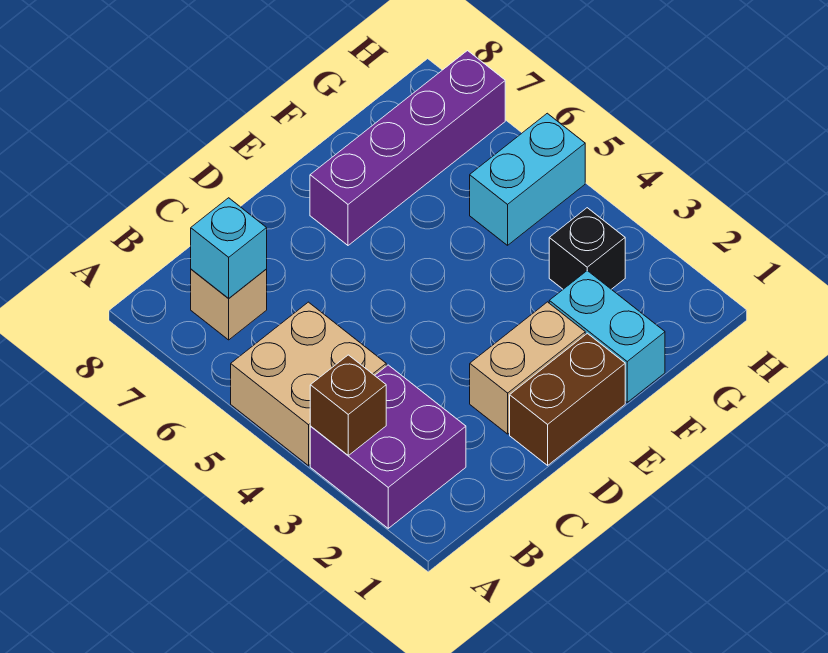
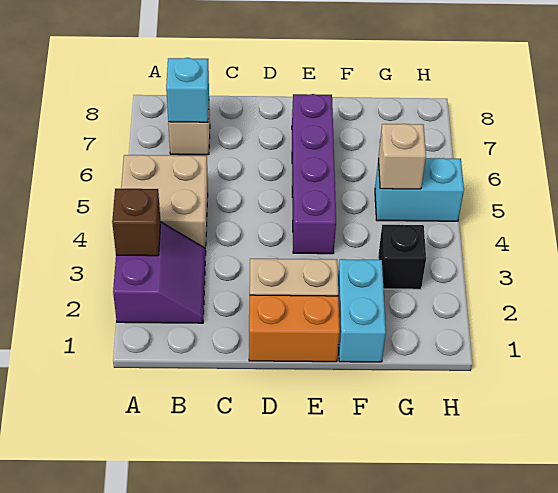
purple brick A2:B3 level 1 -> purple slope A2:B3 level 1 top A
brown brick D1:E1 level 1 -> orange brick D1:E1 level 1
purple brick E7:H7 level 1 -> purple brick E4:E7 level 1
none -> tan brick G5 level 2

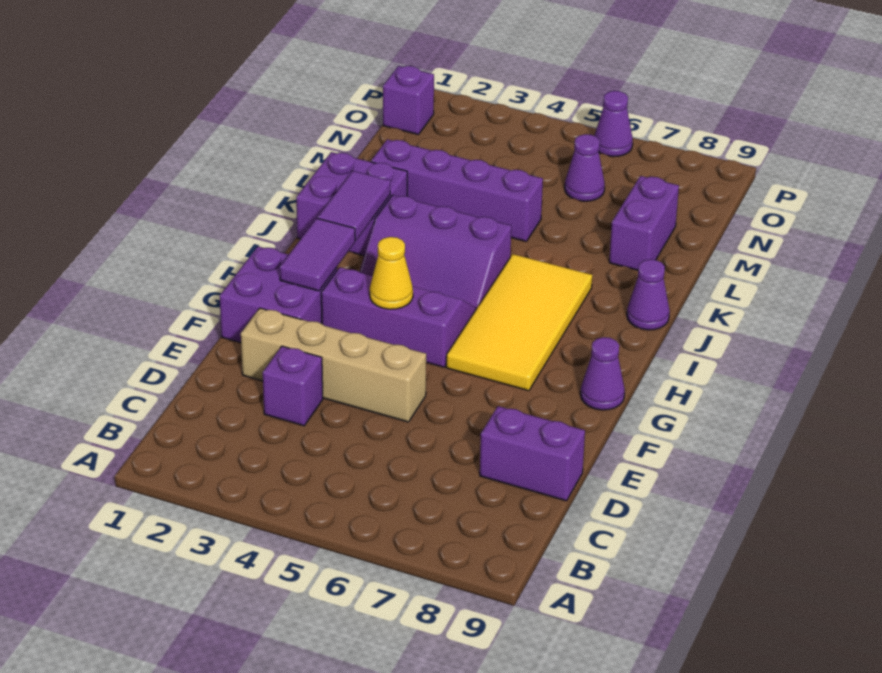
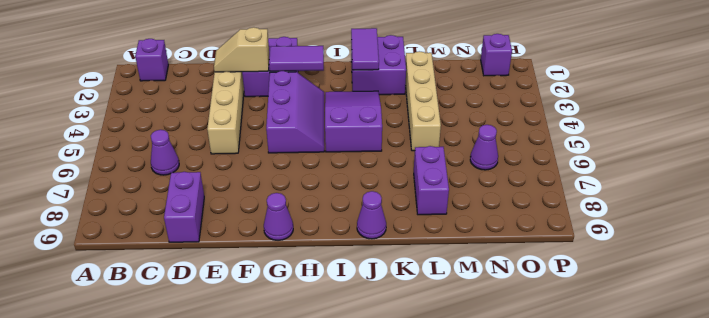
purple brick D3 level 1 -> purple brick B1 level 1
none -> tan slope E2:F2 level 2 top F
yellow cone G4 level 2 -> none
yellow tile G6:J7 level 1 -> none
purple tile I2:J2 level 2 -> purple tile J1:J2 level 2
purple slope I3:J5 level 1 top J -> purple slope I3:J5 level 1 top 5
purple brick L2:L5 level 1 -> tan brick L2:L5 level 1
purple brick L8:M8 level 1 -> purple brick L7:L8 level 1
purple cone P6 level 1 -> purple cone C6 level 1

Task prompt: Each line of the data that holds "slope" should be copied.

Solution to this task:
purple brick A2:B3 level 1 -> purple slope A2:B3 level 1 top A
none -> tan slope E2:F2 level 2 top F
purple slope I3:J5 level 1 top J -> purple slope I3:J5 level 1 top 5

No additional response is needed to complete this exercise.